Data records:
BEGIN

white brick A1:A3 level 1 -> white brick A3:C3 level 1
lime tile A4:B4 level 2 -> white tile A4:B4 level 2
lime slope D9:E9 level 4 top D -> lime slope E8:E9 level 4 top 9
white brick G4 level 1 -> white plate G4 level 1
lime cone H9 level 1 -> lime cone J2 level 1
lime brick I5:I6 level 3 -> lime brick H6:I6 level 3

END

## [TASK INSTRUCTIONS]
Starting from the line that contains "lime cone H9 level 1 -> lime cone J2 level 1", reproduce each line of the data exactly through the last one.

## [YOUR SOLUTION]
lime cone H9 level 1 -> lime cone J2 level 1
lime brick I5:I6 level 3 -> lime brick H6:I6 level 3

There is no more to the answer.